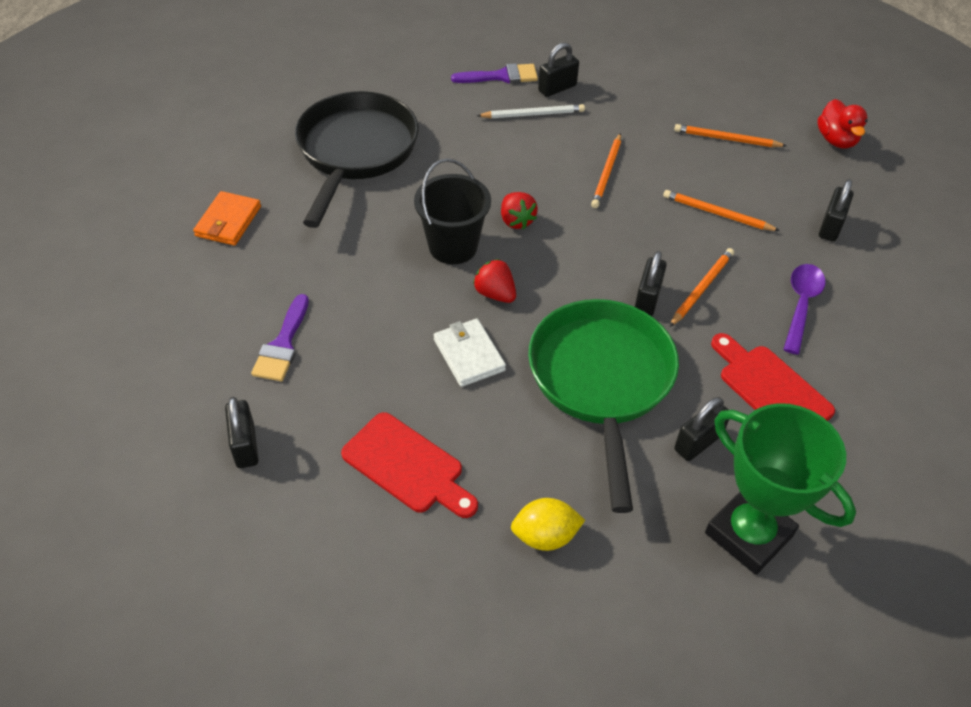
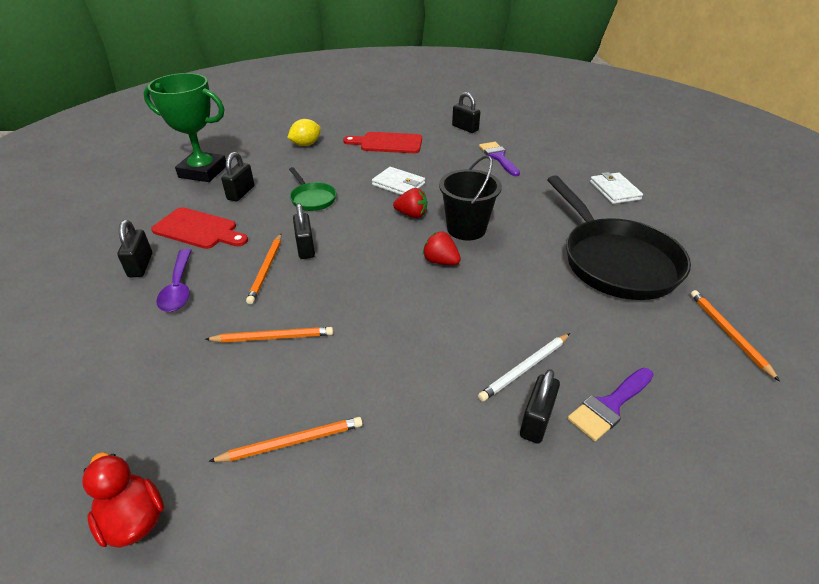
camera: 150 degrees right, 10 degrees down
orange wallet [193,191,261,246] -> white wallet [590,172,643,204]
green pan [528,299,679,513] -> green pan [289,167,336,211], size x0.46
orange pencil [591,133,621,208] -> orange pencil moved to [690,290,780,381]
black padlock [819,179,854,242] -> black padlock moved to [117,220,152,278]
============
■ Problem details
Would you transcribe all of the entries above exactly, minus the images?

■ Output of the task
camera: 150 degrees right, 10 degrees down
orange wallet [193,191,261,246] -> white wallet [590,172,643,204]
green pan [528,299,679,513] -> green pan [289,167,336,211], size x0.46
orange pencil [591,133,621,208] -> orange pencil moved to [690,290,780,381]
black padlock [819,179,854,242] -> black padlock moved to [117,220,152,278]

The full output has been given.